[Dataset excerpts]
-=-=-=-=-

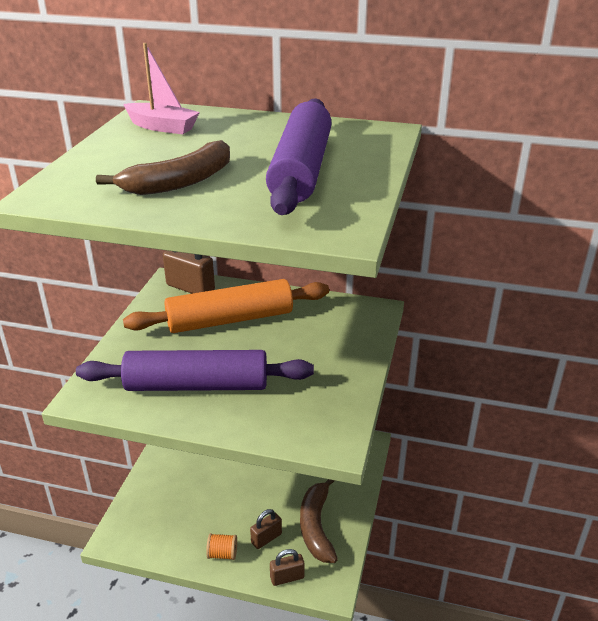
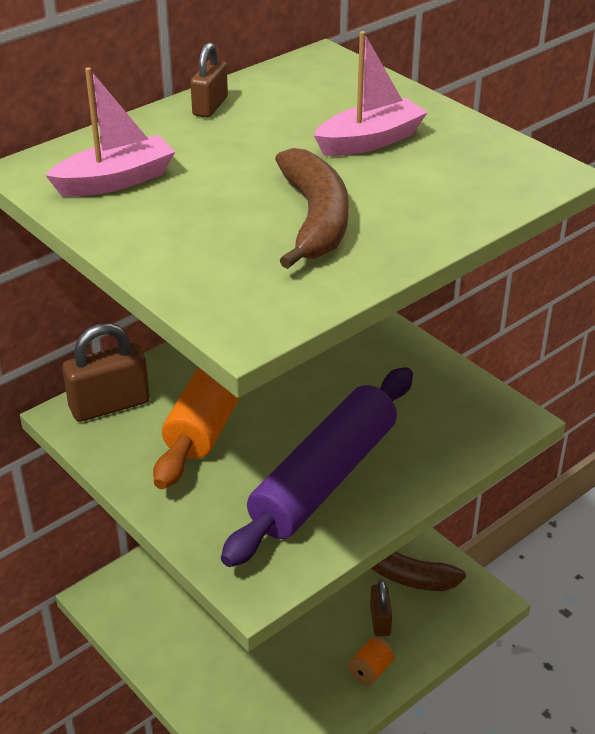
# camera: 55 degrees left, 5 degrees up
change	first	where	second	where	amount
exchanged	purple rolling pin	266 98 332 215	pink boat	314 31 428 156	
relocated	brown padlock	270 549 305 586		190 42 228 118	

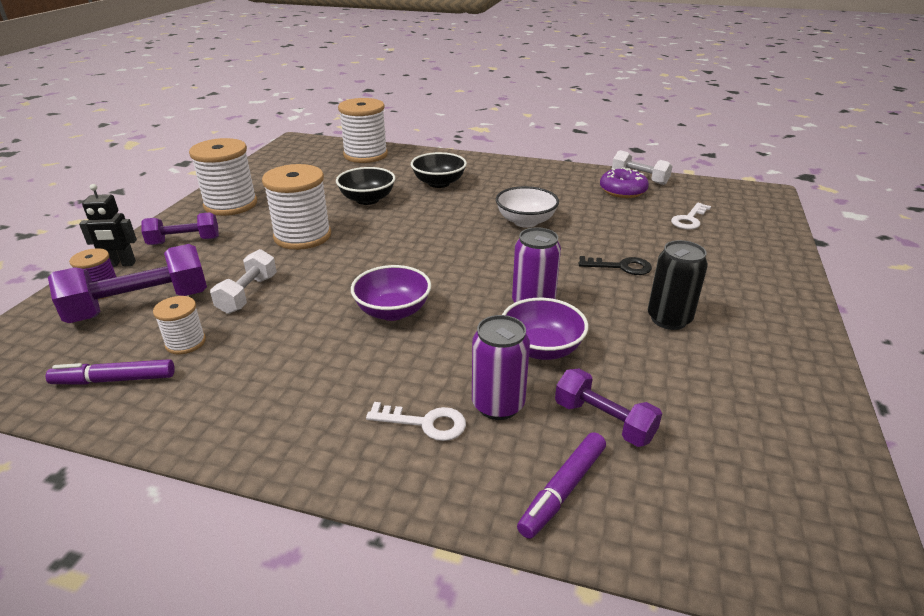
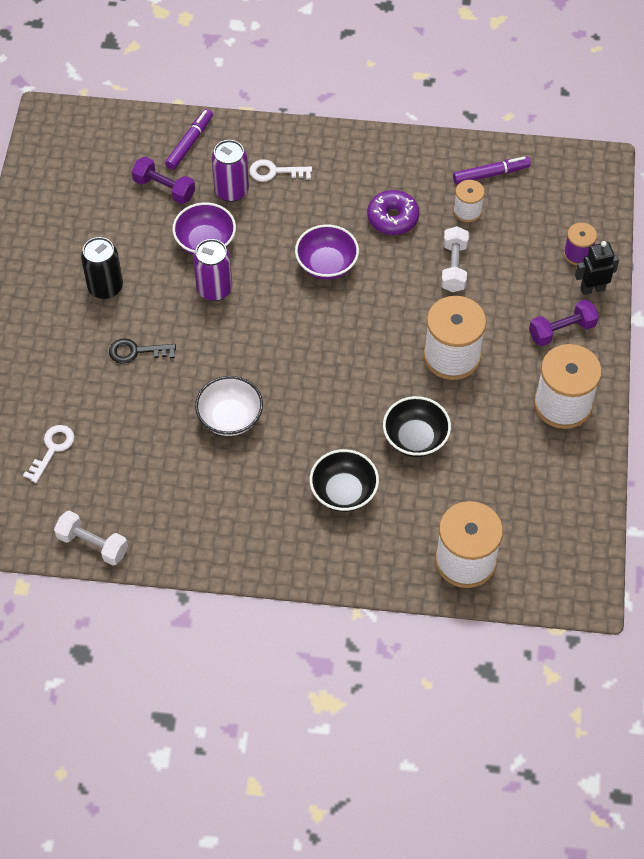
# camera: 170 degrees right, 25 degrees up
change	first	where	second	where	amount
missing	purple dumbbell	48 244 207 323			
relocated	purple donut	600 167 649 198		367 190 419 235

-=-=-=-=-

§ WHAT TO WORK ON:
Return exactly the lines of the data, and only those, from the line with "# camera: 170 degrees right, 25 degrees up" through the last line, inclusive.

§ ANSWER BOX:
# camera: 170 degrees right, 25 degrees up
change	first	where	second	where	amount
missing	purple dumbbell	48 244 207 323			
relocated	purple donut	600 167 649 198		367 190 419 235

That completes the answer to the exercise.